### Data for analysis
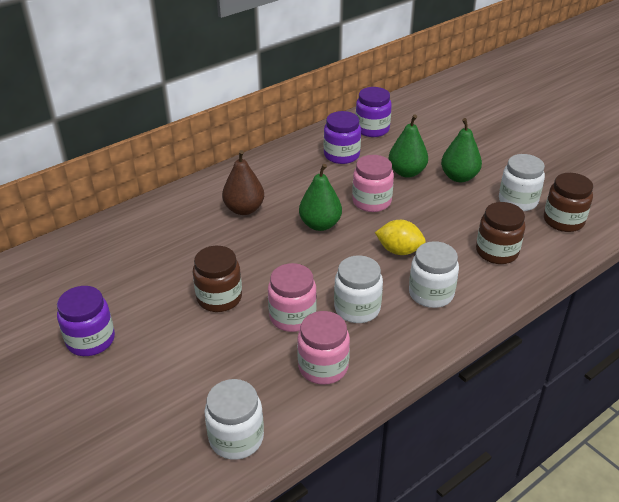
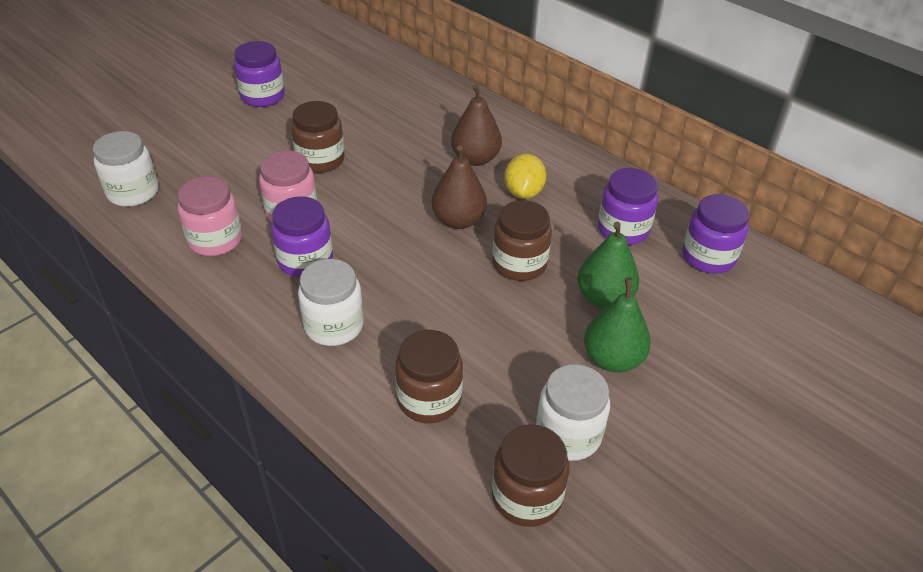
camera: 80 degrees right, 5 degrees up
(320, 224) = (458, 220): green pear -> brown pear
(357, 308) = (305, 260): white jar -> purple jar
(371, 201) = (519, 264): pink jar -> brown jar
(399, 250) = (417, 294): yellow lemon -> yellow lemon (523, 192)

### Action item
Each entry, start to finish, goes into your copy exactly; the pictures stay out.

### Task output
camera: 80 degrees right, 5 degrees up
(320, 224) = (458, 220): green pear -> brown pear
(357, 308) = (305, 260): white jar -> purple jar
(371, 201) = (519, 264): pink jar -> brown jar
(399, 250) = (417, 294): yellow lemon -> yellow lemon (523, 192)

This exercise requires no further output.